__Your task__:
Every line below that holds "stacking" must be copied.

Entries taken from a collection

# # # #

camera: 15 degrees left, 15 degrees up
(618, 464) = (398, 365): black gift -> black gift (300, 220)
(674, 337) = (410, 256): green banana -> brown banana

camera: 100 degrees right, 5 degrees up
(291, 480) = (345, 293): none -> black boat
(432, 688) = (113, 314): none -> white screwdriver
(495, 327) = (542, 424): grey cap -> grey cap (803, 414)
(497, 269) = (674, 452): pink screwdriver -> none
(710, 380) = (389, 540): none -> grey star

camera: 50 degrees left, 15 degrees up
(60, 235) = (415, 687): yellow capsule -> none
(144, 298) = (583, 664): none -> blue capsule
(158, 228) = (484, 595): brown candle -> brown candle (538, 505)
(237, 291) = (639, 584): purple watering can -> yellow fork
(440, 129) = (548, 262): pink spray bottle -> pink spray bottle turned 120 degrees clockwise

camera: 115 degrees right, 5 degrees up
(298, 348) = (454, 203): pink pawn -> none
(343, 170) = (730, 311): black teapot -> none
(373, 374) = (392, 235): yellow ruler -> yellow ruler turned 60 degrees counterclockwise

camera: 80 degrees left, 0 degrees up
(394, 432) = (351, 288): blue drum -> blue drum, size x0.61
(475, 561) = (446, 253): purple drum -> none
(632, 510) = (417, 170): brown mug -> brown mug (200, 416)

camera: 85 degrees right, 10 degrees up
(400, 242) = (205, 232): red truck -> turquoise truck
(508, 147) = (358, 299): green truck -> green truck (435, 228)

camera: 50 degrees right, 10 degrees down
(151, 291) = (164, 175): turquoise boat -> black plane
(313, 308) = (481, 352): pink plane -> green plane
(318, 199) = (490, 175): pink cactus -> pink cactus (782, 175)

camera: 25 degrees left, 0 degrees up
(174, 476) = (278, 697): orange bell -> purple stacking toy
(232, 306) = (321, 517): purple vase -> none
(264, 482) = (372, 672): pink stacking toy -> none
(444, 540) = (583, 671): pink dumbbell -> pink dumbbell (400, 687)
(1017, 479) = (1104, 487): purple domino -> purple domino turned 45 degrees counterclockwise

# # # #

__Answer space__:
(174, 476) = (278, 697): orange bell -> purple stacking toy
(264, 482) = (372, 672): pink stacking toy -> none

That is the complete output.